§ Stated goal: Return the full listing exactly as it is written.

§ Data section:

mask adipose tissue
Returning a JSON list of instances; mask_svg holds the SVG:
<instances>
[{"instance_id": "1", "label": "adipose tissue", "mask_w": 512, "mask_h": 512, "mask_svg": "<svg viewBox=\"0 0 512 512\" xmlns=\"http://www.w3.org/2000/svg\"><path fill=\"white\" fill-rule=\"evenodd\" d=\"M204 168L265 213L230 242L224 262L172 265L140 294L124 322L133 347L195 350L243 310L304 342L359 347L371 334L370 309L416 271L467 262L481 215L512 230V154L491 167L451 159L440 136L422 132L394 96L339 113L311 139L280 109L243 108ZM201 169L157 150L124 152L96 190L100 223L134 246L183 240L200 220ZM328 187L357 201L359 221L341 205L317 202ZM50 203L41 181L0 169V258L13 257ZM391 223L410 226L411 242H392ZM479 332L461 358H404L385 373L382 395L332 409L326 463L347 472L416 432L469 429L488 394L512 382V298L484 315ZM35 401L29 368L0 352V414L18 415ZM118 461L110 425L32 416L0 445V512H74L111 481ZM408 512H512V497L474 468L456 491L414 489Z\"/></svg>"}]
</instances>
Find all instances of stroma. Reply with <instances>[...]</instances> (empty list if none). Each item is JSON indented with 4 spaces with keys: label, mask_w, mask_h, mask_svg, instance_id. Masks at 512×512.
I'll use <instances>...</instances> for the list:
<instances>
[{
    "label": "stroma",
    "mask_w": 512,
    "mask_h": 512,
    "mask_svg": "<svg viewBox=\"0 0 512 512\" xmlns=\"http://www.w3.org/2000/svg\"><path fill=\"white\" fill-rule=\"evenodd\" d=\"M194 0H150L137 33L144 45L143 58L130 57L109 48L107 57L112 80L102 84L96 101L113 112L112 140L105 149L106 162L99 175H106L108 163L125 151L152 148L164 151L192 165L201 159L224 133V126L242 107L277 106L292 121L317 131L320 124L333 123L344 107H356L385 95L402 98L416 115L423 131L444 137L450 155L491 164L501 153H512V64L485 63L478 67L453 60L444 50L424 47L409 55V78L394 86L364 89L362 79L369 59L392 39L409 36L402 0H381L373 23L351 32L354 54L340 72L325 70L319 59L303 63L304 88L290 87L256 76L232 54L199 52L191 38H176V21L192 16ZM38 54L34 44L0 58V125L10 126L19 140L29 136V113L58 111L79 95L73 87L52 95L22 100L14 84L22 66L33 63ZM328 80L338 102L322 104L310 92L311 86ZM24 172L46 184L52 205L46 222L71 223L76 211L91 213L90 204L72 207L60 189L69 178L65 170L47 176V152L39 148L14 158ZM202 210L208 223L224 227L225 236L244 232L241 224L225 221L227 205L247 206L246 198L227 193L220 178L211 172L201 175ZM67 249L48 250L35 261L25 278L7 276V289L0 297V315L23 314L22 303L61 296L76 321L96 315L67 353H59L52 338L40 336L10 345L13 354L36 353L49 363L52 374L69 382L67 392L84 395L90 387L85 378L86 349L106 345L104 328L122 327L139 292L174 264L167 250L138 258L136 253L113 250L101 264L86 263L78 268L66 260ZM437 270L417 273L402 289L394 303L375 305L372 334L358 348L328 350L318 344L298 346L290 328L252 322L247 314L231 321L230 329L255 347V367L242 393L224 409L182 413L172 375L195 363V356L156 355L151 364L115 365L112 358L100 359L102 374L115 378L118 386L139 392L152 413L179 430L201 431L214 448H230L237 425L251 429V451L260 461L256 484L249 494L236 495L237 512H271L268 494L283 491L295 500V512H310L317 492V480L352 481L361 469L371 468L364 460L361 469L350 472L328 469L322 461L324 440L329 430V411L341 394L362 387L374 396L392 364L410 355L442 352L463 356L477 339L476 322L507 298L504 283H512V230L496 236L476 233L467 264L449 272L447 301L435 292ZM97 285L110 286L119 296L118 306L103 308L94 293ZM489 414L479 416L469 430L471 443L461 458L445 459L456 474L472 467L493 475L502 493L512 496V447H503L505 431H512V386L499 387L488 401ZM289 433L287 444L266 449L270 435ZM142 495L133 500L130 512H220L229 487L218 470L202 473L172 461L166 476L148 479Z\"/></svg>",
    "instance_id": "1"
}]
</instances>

§ Result for this exercise:
mask adipose tissue
Returning a JSON list of instances; mask_svg holds the SVG:
<instances>
[{"instance_id": "1", "label": "adipose tissue", "mask_w": 512, "mask_h": 512, "mask_svg": "<svg viewBox=\"0 0 512 512\" xmlns=\"http://www.w3.org/2000/svg\"><path fill=\"white\" fill-rule=\"evenodd\" d=\"M204 168L265 213L230 242L224 262L172 265L140 294L124 322L133 347L195 350L243 310L304 342L359 347L371 334L370 309L416 271L467 262L481 215L512 230V154L491 167L451 159L440 136L422 132L394 96L339 113L311 139L280 109L243 108ZM201 169L157 150L124 152L96 190L100 223L134 246L183 240L200 220ZM328 187L357 201L359 221L341 205L317 202ZM50 203L41 181L0 169V258L13 257ZM391 223L410 226L411 242H392ZM479 332L461 358H404L385 373L382 395L332 409L326 463L347 472L416 432L469 429L488 394L512 382V298L484 315ZM35 401L29 368L0 352V414L18 415ZM118 461L110 425L32 416L0 445V512H74L111 481ZM408 512H512V497L474 468L456 491L414 489Z\"/></svg>"}]
</instances>
Find all instances of stroma. Reply with <instances>[...]</instances> (empty list if none). Each item is JSON indented with 4 spaces with keys: label, mask_w, mask_h, mask_svg, instance_id. Masks at 512×512.
I'll use <instances>...</instances> for the list:
<instances>
[{
    "label": "stroma",
    "mask_w": 512,
    "mask_h": 512,
    "mask_svg": "<svg viewBox=\"0 0 512 512\" xmlns=\"http://www.w3.org/2000/svg\"><path fill=\"white\" fill-rule=\"evenodd\" d=\"M194 0H150L137 33L144 45L143 58L130 57L109 48L107 57L112 80L102 84L96 101L113 112L112 140L105 149L106 162L99 175H106L108 163L125 151L152 148L164 151L192 165L201 159L224 133V126L242 107L277 106L292 121L317 131L320 124L333 123L344 107H356L385 95L402 98L416 115L423 131L444 137L450 155L491 164L501 153H512V64L485 63L478 67L453 60L444 50L424 47L409 55V78L394 86L364 89L362 79L369 59L392 39L409 36L402 0H381L373 23L351 32L354 54L340 72L325 70L319 59L303 63L304 88L290 87L256 76L232 54L199 52L191 38H176V21L192 16ZM38 54L34 44L0 58V125L10 126L19 140L29 136V113L58 111L79 95L73 87L52 95L22 100L14 84L22 66L33 63ZM328 80L338 102L322 104L310 92L311 86ZM24 172L46 184L52 205L46 222L71 223L76 211L91 213L90 204L72 207L60 189L69 178L65 170L47 176V152L39 148L14 158ZM202 210L208 223L224 227L225 236L244 232L241 224L225 221L227 205L247 206L246 198L227 193L220 178L211 172L201 175ZM67 249L48 250L35 261L25 278L7 276V289L0 297V315L23 314L22 303L61 296L76 321L96 315L67 353H59L52 338L40 336L10 345L13 354L36 353L49 363L52 374L69 382L67 392L84 395L90 387L85 378L86 349L106 345L104 328L122 327L139 292L174 264L167 250L138 258L136 253L113 250L101 264L86 263L78 268L66 260ZM437 270L417 273L402 289L394 303L375 305L372 334L358 348L328 350L318 344L298 346L290 328L252 322L247 314L231 321L230 329L255 347V367L242 393L224 409L182 413L172 375L195 363V356L156 355L151 364L115 365L112 358L100 359L102 374L115 378L118 386L139 392L152 413L179 430L201 431L214 448H230L237 425L251 429V451L260 461L256 484L249 494L236 495L237 512H271L268 494L283 491L295 500V512H310L317 492V480L352 481L361 469L371 468L364 460L361 469L350 472L328 469L322 461L324 440L329 430V411L341 394L362 387L374 396L392 364L410 355L442 352L463 356L477 339L476 322L507 298L504 283H512V230L496 236L476 233L467 264L449 272L447 301L435 292ZM97 285L110 286L119 296L118 306L103 308L94 293ZM489 414L479 416L469 430L471 443L461 458L445 459L456 474L472 467L493 475L502 493L512 496V447H503L505 431H512V386L499 387L488 401ZM289 433L287 444L266 449L270 435ZM142 495L133 500L130 512H220L229 487L218 470L202 473L172 461L166 476L148 479Z\"/></svg>",
    "instance_id": "1"
}]
</instances>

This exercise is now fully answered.